• **TASK GOAL**: Please reproduce the data in its entirety, word for word.

• **EXTRACTED RECORDS**:

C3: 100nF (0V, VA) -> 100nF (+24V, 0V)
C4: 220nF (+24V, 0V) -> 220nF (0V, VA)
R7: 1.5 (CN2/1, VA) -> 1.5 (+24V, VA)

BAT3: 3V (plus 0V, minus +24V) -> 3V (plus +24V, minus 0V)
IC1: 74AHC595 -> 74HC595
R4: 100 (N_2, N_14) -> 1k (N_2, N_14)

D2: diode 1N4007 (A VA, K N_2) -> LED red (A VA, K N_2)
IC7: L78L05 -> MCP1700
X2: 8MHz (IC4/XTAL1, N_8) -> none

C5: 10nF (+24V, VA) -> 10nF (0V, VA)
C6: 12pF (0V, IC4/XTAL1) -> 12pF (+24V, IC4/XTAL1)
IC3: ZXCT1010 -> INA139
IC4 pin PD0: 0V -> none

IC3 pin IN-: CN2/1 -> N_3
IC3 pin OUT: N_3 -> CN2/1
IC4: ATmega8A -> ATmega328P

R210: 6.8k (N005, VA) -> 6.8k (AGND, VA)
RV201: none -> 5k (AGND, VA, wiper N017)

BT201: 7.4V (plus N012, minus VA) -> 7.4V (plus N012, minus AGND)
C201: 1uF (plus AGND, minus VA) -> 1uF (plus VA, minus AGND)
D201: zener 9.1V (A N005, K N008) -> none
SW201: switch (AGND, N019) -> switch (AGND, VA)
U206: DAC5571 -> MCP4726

• **WORKED SOLUTION**:
C3: 100nF (0V, VA) -> 100nF (+24V, 0V)
C4: 220nF (+24V, 0V) -> 220nF (0V, VA)
R7: 1.5 (CN2/1, VA) -> 1.5 (+24V, VA)

BAT3: 3V (plus 0V, minus +24V) -> 3V (plus +24V, minus 0V)
IC1: 74AHC595 -> 74HC595
R4: 100 (N_2, N_14) -> 1k (N_2, N_14)

D2: diode 1N4007 (A VA, K N_2) -> LED red (A VA, K N_2)
IC7: L78L05 -> MCP1700
X2: 8MHz (IC4/XTAL1, N_8) -> none

C5: 10nF (+24V, VA) -> 10nF (0V, VA)
C6: 12pF (0V, IC4/XTAL1) -> 12pF (+24V, IC4/XTAL1)
IC3: ZXCT1010 -> INA139
IC4 pin PD0: 0V -> none

IC3 pin IN-: CN2/1 -> N_3
IC3 pin OUT: N_3 -> CN2/1
IC4: ATmega8A -> ATmega328P

R210: 6.8k (N005, VA) -> 6.8k (AGND, VA)
RV201: none -> 5k (AGND, VA, wiper N017)

BT201: 7.4V (plus N012, minus VA) -> 7.4V (plus N012, minus AGND)
C201: 1uF (plus AGND, minus VA) -> 1uF (plus VA, minus AGND)
D201: zener 9.1V (A N005, K N008) -> none
SW201: switch (AGND, N019) -> switch (AGND, VA)
U206: DAC5571 -> MCP4726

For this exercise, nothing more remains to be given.